Below is a listing; transcribe it exactly but without any images.

→ **Data excerpt**:
'''

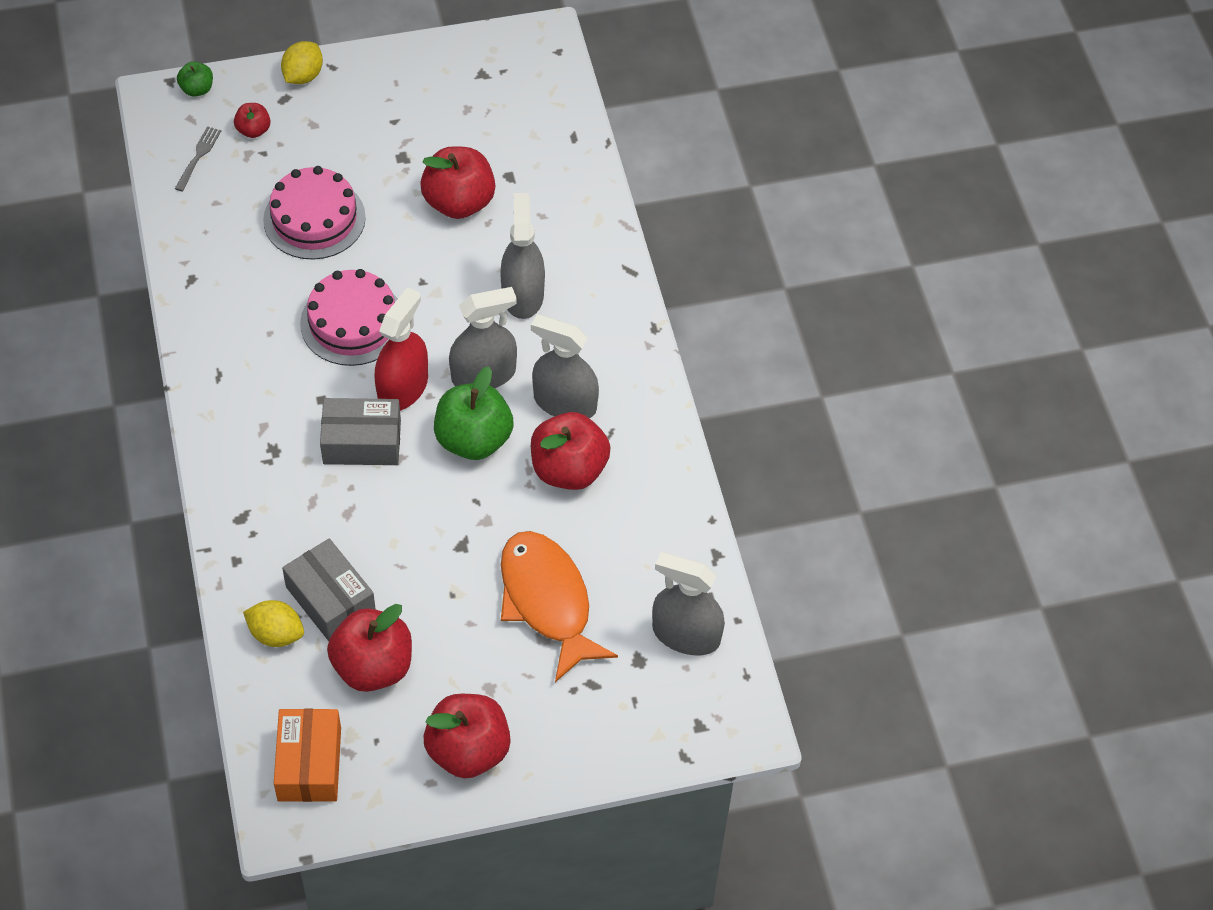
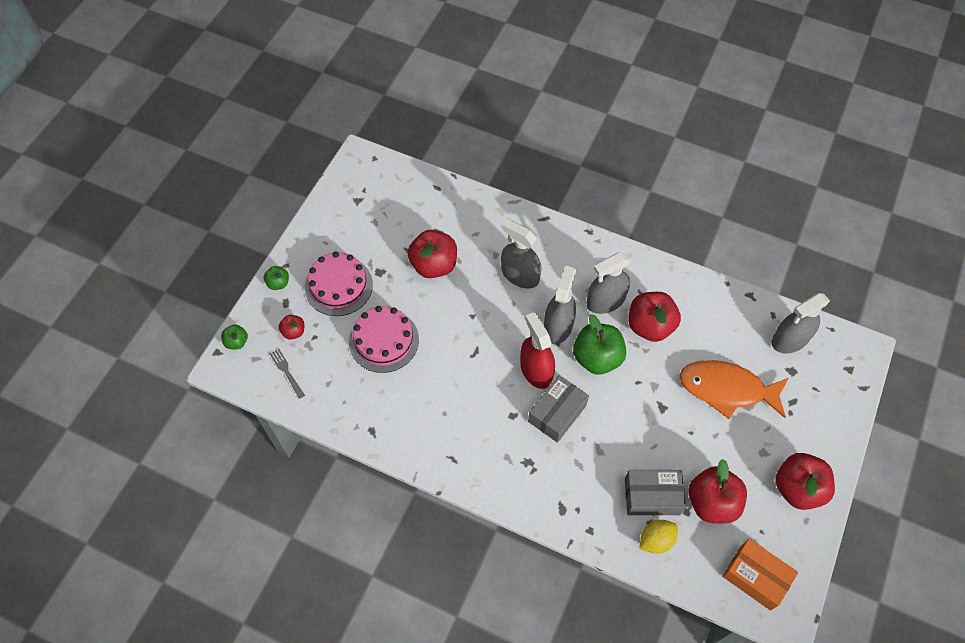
camera: 50 degrees left, 5 degrees up
(303, 76) = (278, 283): yellow lemon -> green apple
(352, 322) = (472, 367): pink cake -> pink cake (339, 286)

'''

→ **Written reply**:
camera: 50 degrees left, 5 degrees up
(303, 76) = (278, 283): yellow lemon -> green apple
(352, 322) = (472, 367): pink cake -> pink cake (339, 286)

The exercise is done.